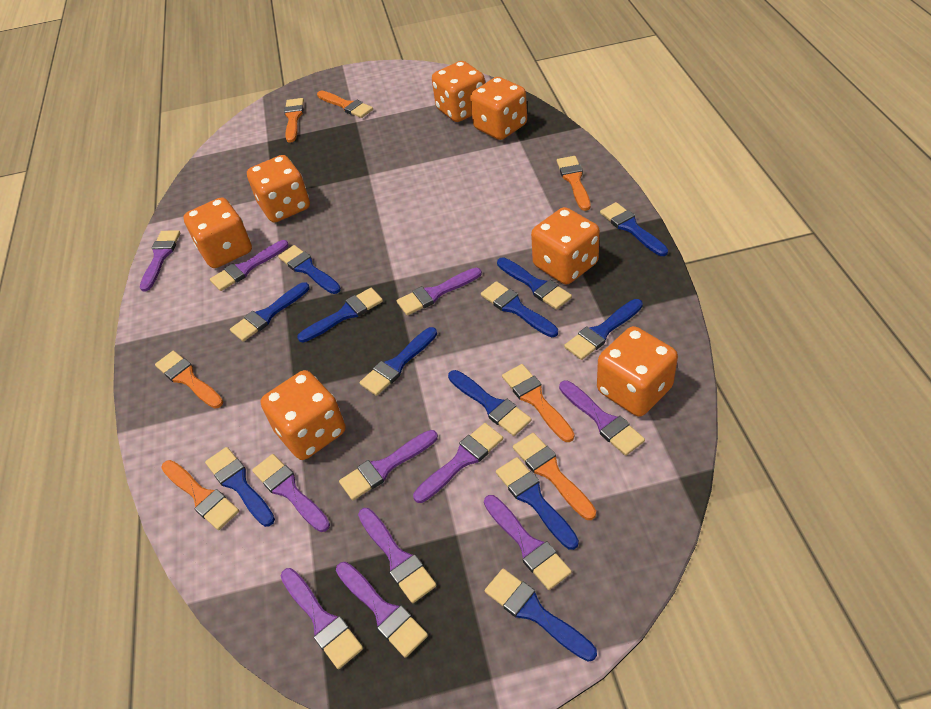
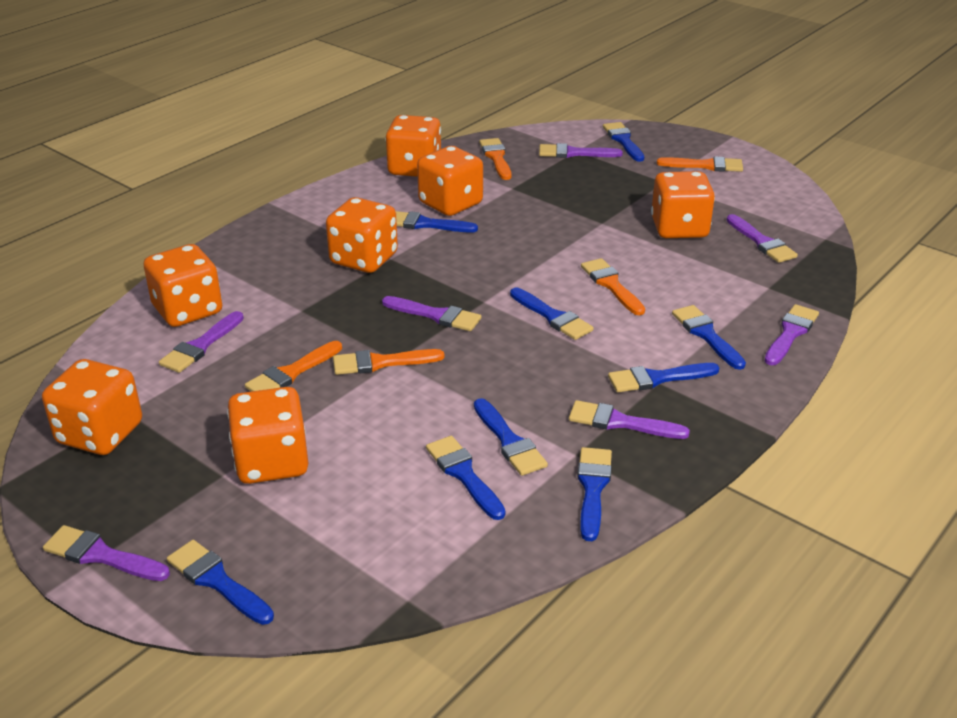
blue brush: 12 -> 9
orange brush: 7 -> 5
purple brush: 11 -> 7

...

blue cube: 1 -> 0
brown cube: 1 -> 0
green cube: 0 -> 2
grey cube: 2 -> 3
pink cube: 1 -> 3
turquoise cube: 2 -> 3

# [TASK TO CARRY OUT]
Could you set down, word for word, only the lines above from the line with "blue cube: 1 -> 0" to the line with "turquoise cube: 2 -> 3", including both?

# [TASK RESPONSE]
blue cube: 1 -> 0
brown cube: 1 -> 0
green cube: 0 -> 2
grey cube: 2 -> 3
pink cube: 1 -> 3
turquoise cube: 2 -> 3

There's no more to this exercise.